Exercise objective: Copy every line from the records below word for word, omitting the picture lines.

Task input:
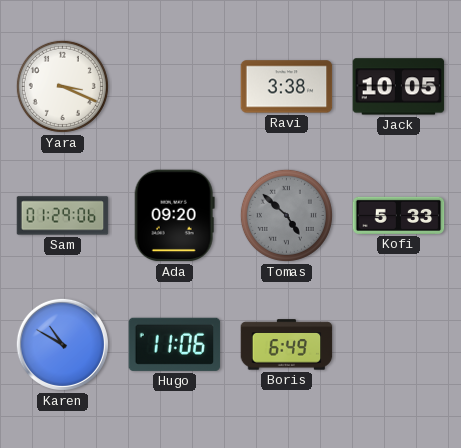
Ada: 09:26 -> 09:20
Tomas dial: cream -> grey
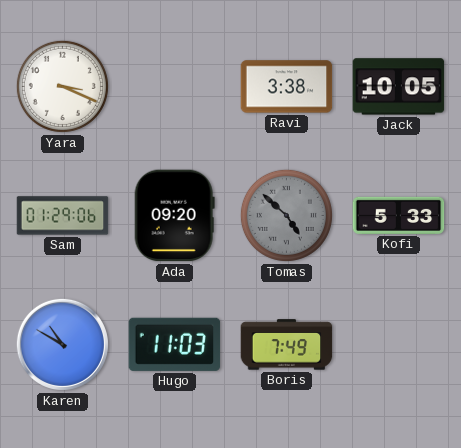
Hugo: 11:06 -> 11:03
Boris: 6:49 -> 7:49
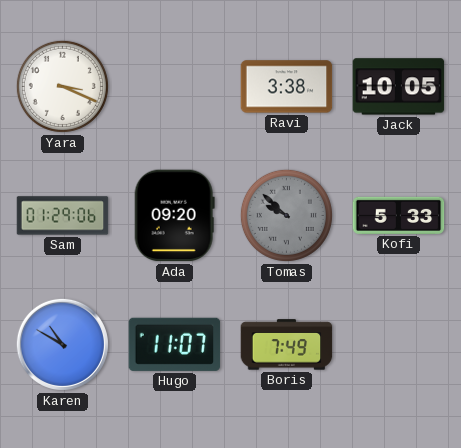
Tomas: 4:52 -> 9:52
Hugo: 11:03 -> 11:07
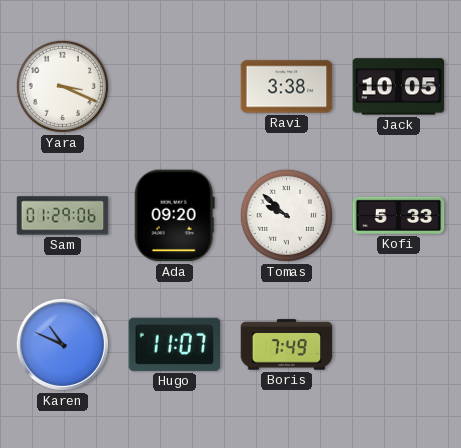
Tomas dial: grey -> white
Karen: 10:50 -> 10:49
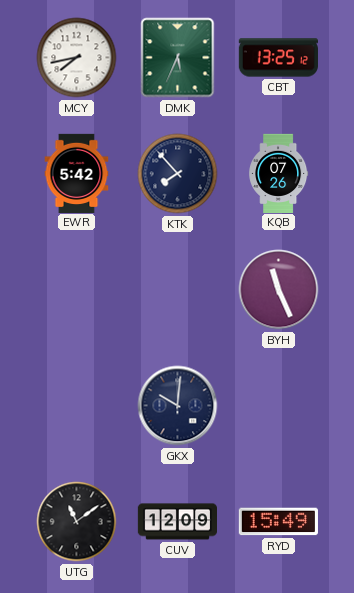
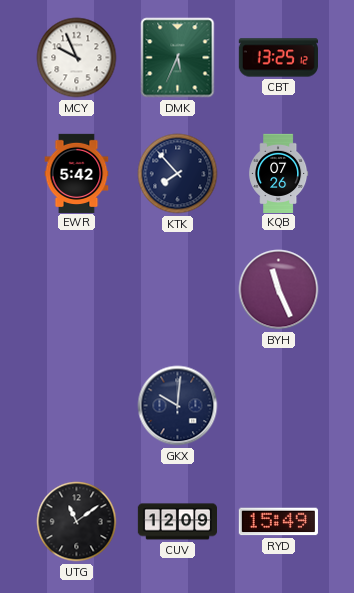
MCY: 7:43 -> 9:56
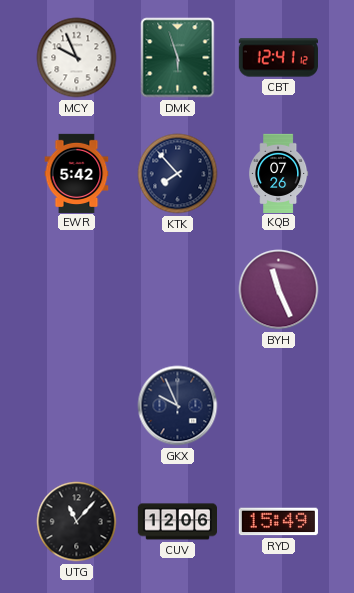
DMK: 5:34 -> 5:57
CBT: 13:25 -> 12:41
GKX: 10:01 -> 9:56
UTG: 11:09 -> 11:07
CUV: 12:09 -> 12:06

Response to the task:
Ada: 09:26 -> 09:20
Tomas dial: cream -> grey
Hugo: 11:06 -> 11:03
Boris: 6:49 -> 7:49
Tomas: 4:52 -> 9:52
Hugo: 11:03 -> 11:07
Tomas dial: grey -> white
Karen: 10:50 -> 10:49
MCY: 7:43 -> 9:56
DMK: 5:34 -> 5:57
CBT: 13:25 -> 12:41
GKX: 10:01 -> 9:56
UTG: 11:09 -> 11:07
CUV: 12:09 -> 12:06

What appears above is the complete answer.